> **Problem statement**:
Transcribe every line from the one containing "LS3: speaker 32R" through the end of the records below, exactly, but not the pictures.

> **Data**:
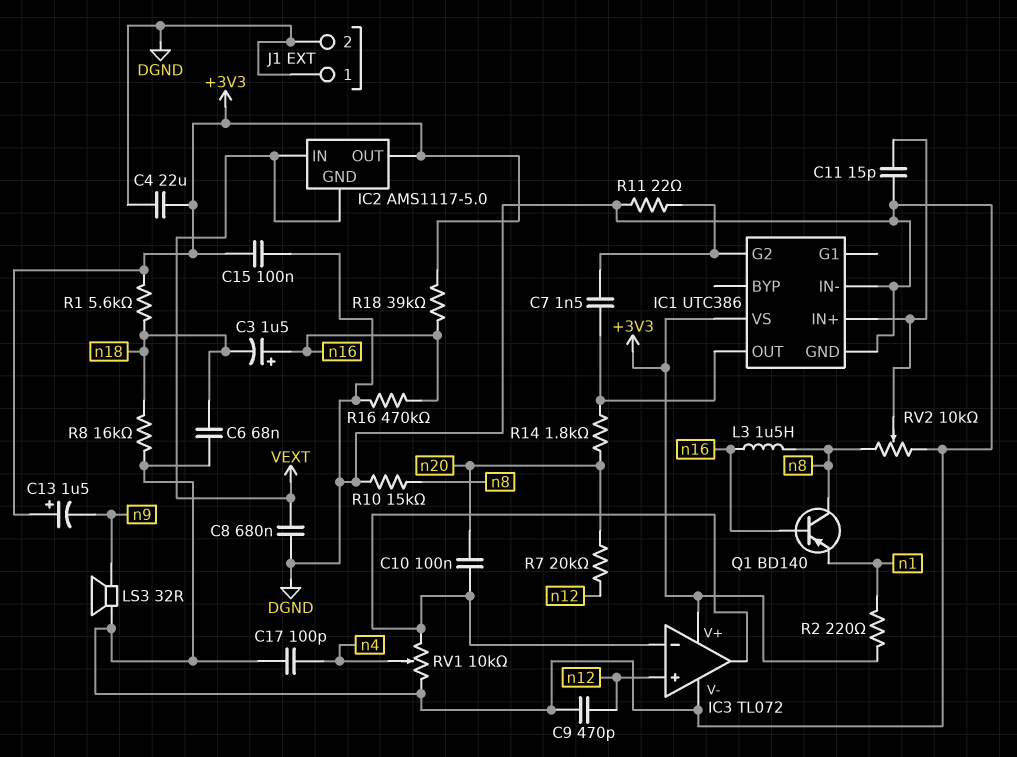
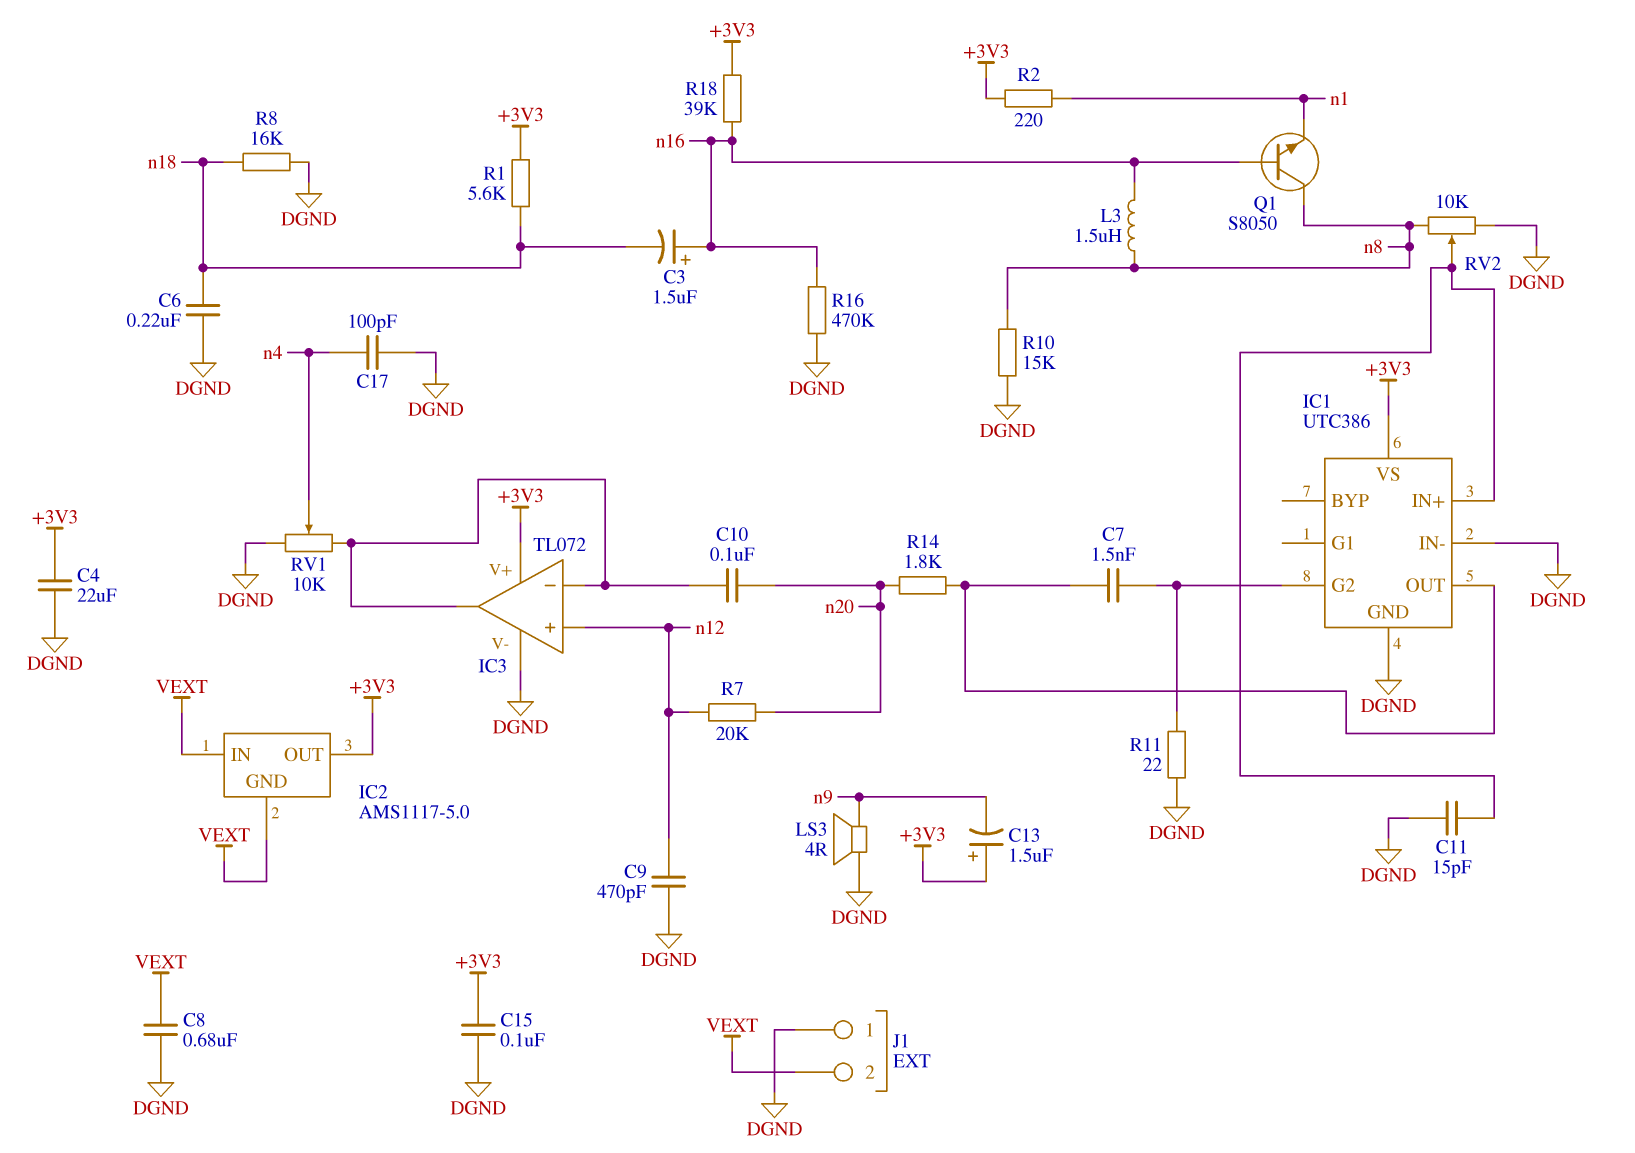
C6: 68nF (DGND, n18) -> 220nF (DGND, n18)
J1 pin 2: DGND -> VEXT
LS3: speaker 32R (DGND, n9) -> speaker 4R (DGND, n9)
Q1: PNP BD140 (B n16, C n8, E n1) -> NPN S8050 (B n16, C n8, E n1)

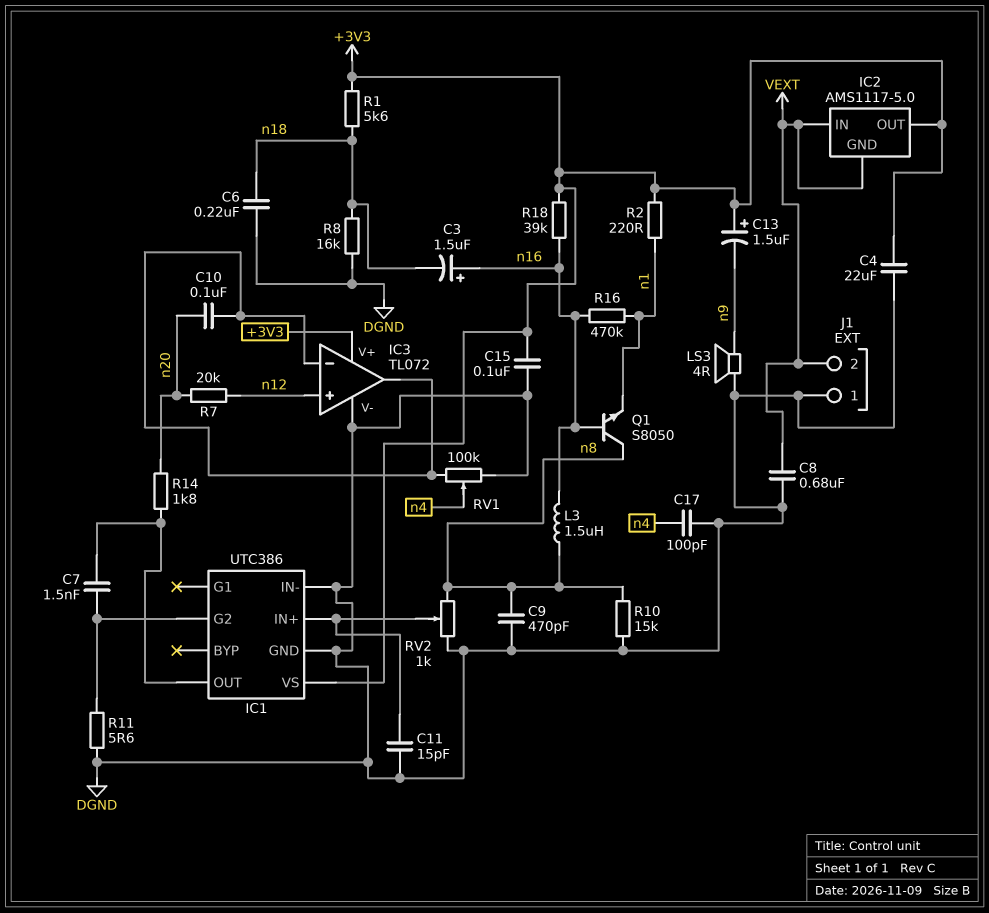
C9: 470pF (DGND, n12) -> 470pF (DGND, n8)
R11: 22 (DGND, IC1/G2) -> 5.6 (DGND, IC1/G2)
R16: 470k (DGND, n16) -> 470k (n1, n16)
RV1: 10k (DGND, IC3/in-, wiper n4) -> 100k (DGND, IC3/in-, wiper n4)
RV2: 10k (DGND, n8, wiper IC1/IN+) -> 1k (DGND, n8, wiper IC1/IN+)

> **Output for this exercise**:
LS3: speaker 32R (DGND, n9) -> speaker 4R (DGND, n9)
Q1: PNP BD140 (B n16, C n8, E n1) -> NPN S8050 (B n16, C n8, E n1)

C9: 470pF (DGND, n12) -> 470pF (DGND, n8)
R11: 22 (DGND, IC1/G2) -> 5.6 (DGND, IC1/G2)
R16: 470k (DGND, n16) -> 470k (n1, n16)
RV1: 10k (DGND, IC3/in-, wiper n4) -> 100k (DGND, IC3/in-, wiper n4)
RV2: 10k (DGND, n8, wiper IC1/IN+) -> 1k (DGND, n8, wiper IC1/IN+)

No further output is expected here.